(Listed entries Opens)

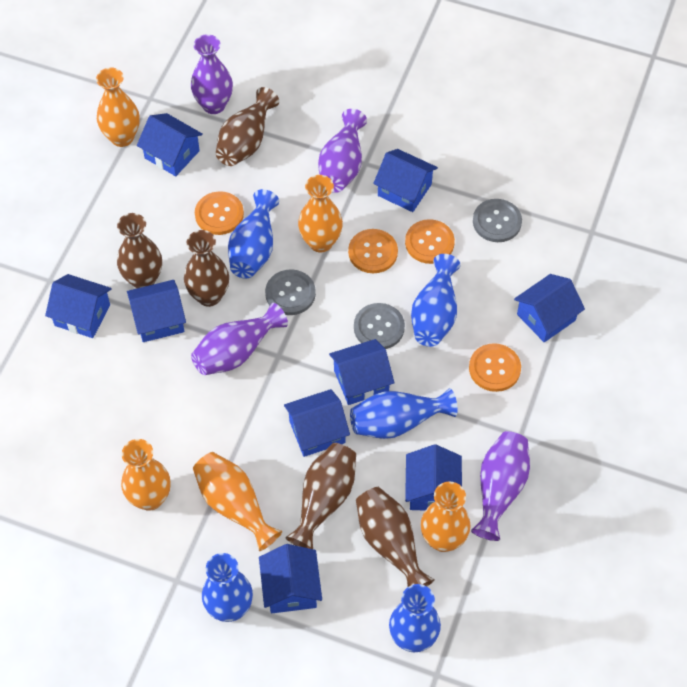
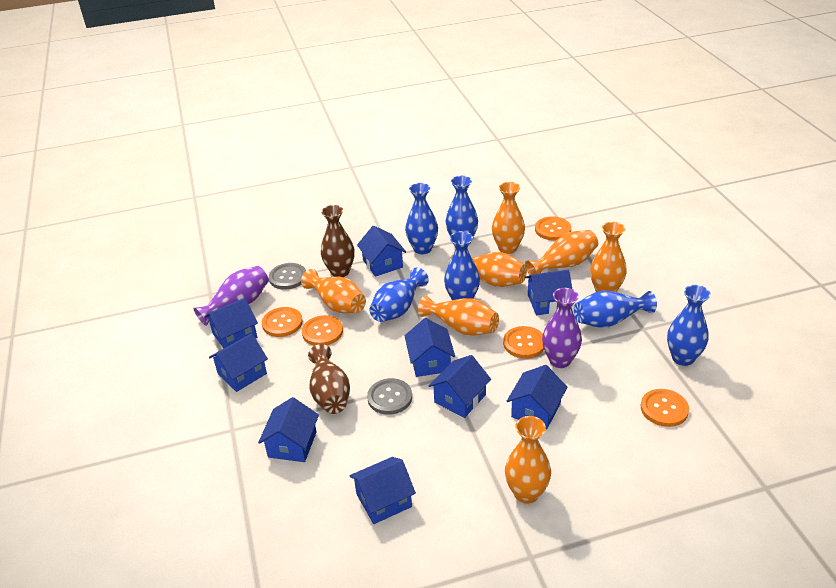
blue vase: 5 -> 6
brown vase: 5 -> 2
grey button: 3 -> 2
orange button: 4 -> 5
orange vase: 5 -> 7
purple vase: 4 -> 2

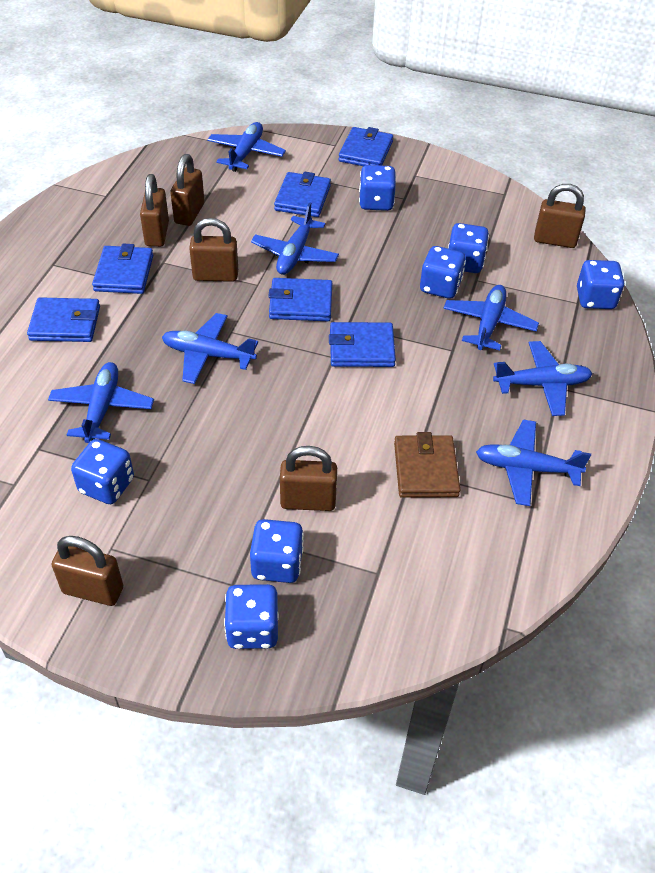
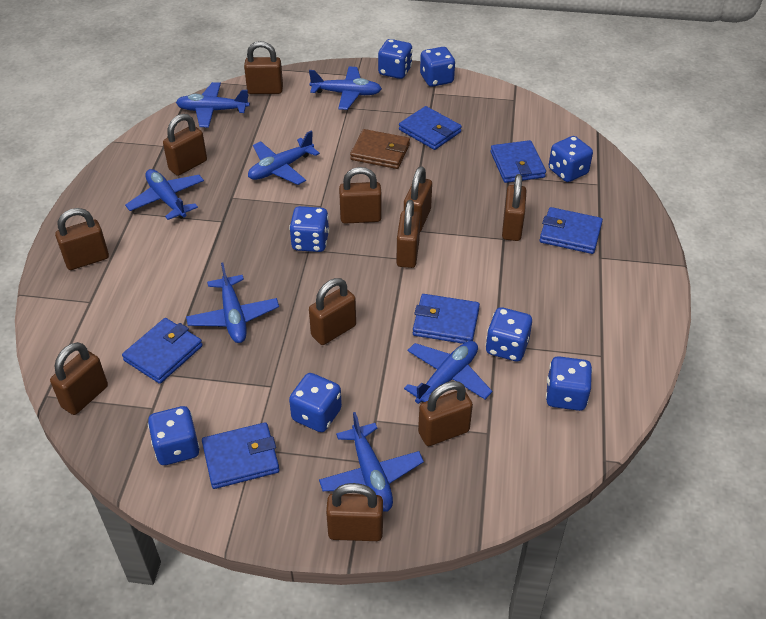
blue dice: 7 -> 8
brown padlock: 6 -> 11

(Listed entries Closes)
(Listed entries Opens)

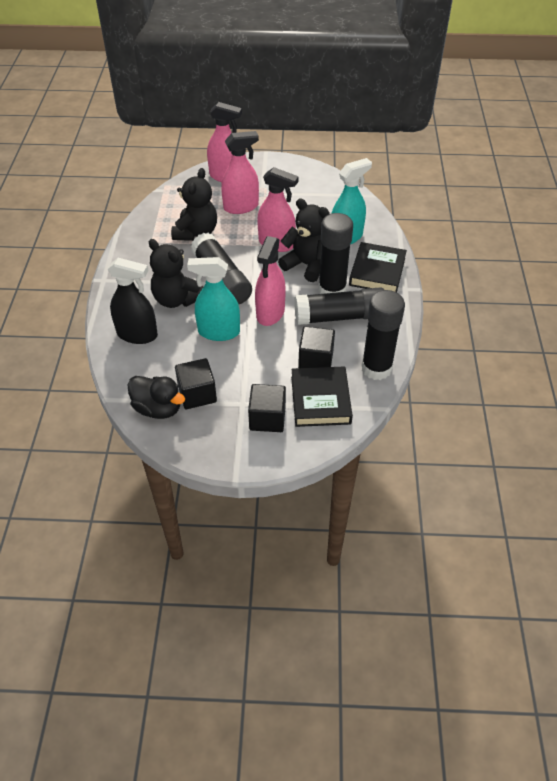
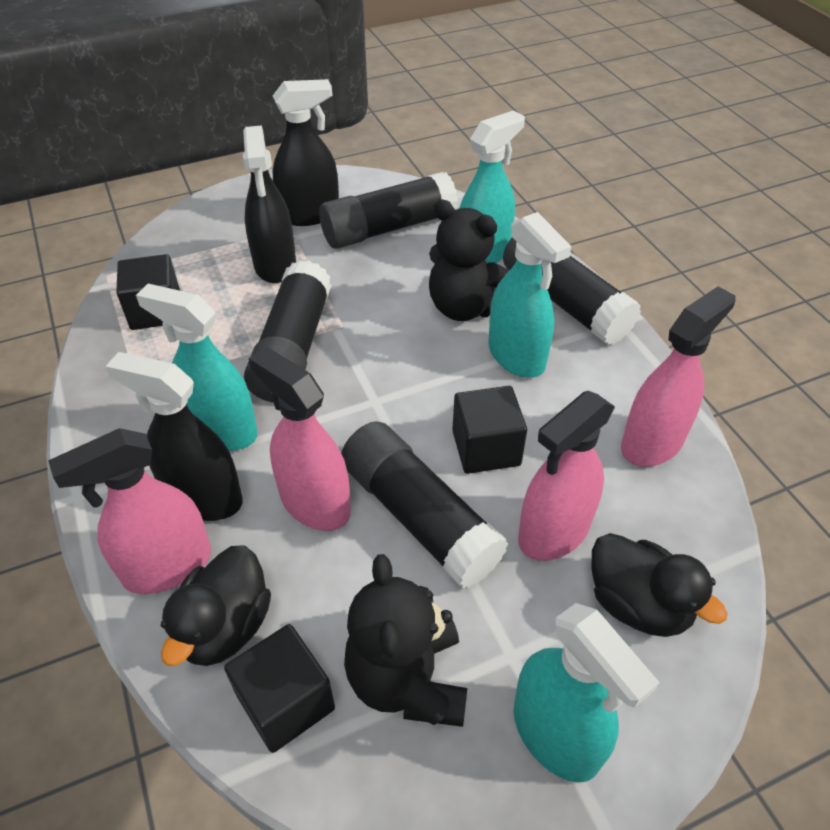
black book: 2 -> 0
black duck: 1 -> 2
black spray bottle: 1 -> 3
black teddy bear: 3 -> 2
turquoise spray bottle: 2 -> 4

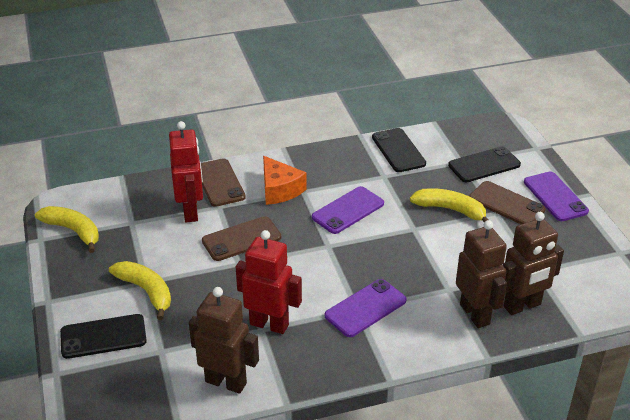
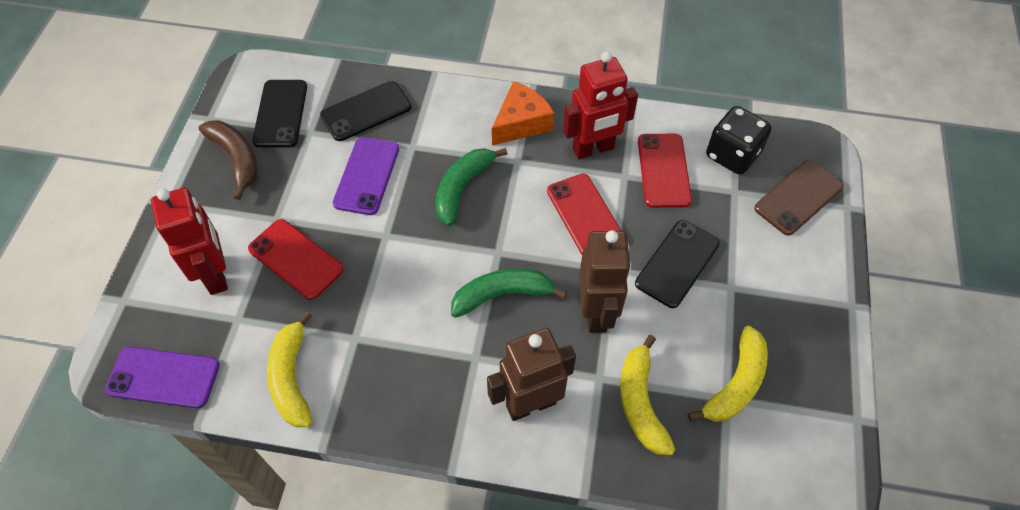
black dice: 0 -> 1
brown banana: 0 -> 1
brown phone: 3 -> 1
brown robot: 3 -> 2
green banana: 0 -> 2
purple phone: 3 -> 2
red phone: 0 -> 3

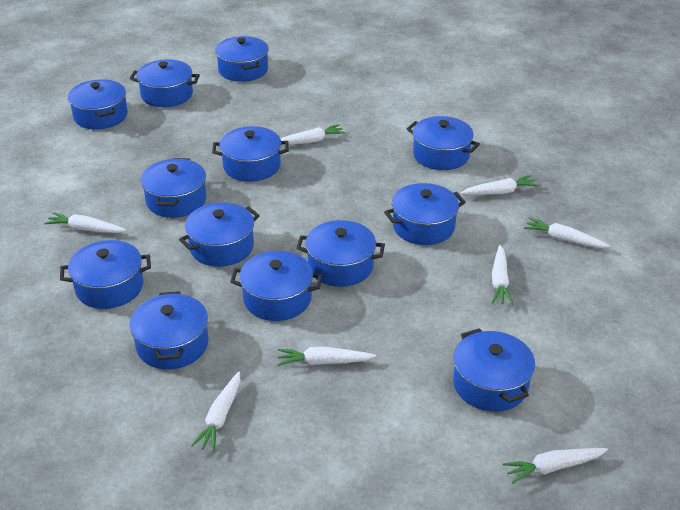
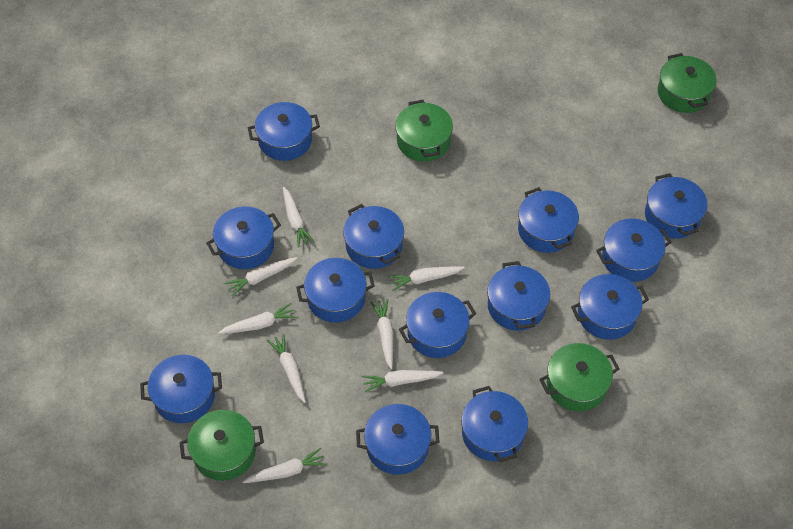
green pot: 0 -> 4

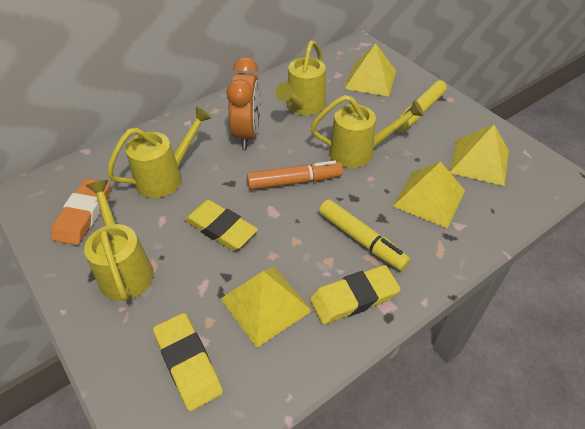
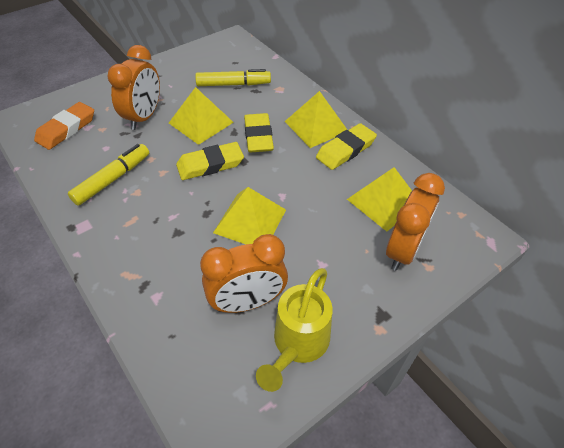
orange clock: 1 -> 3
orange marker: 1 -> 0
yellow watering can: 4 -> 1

(Listed entries Closes)
(Listed entries Opens)

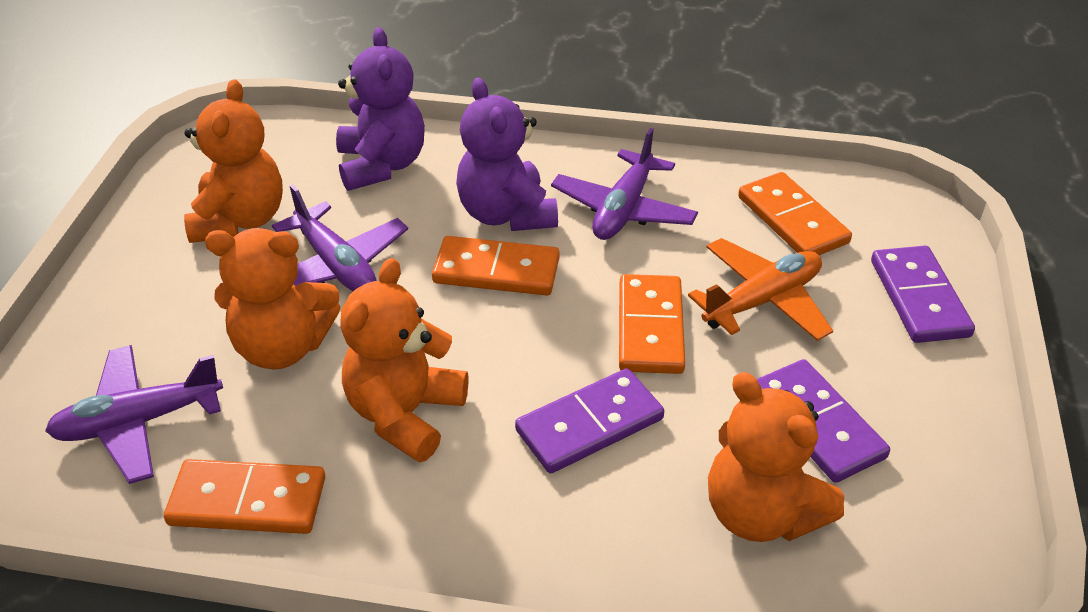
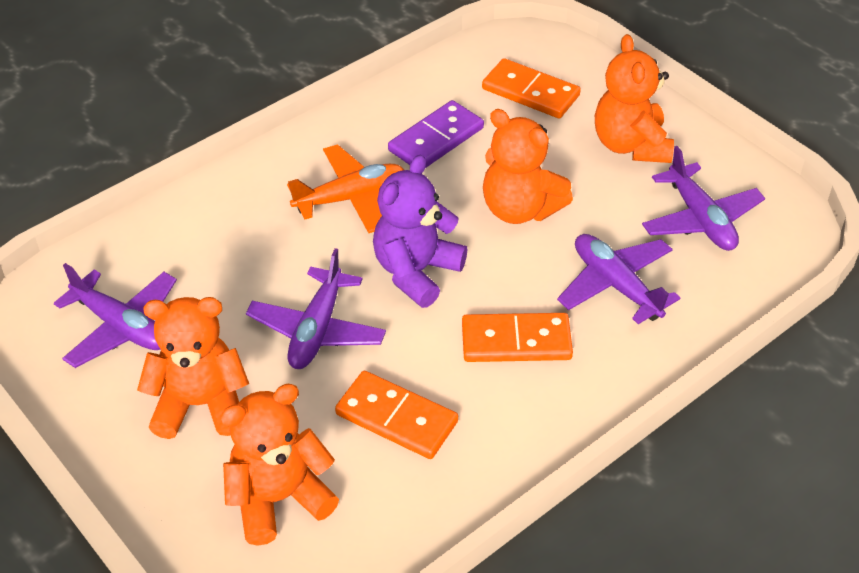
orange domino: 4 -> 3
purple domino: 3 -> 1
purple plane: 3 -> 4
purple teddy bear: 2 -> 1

(Listed entries Closes)

Within the listing above, the lines starting at the one containing "blue vase: 5 -> 6" and ending at the one containing "brown padlock: 6 -> 11" are to be returned exactly. Omit the pictures.

blue vase: 5 -> 6
brown vase: 5 -> 2
grey button: 3 -> 2
orange button: 4 -> 5
orange vase: 5 -> 7
purple vase: 4 -> 2

blue dice: 7 -> 8
brown padlock: 6 -> 11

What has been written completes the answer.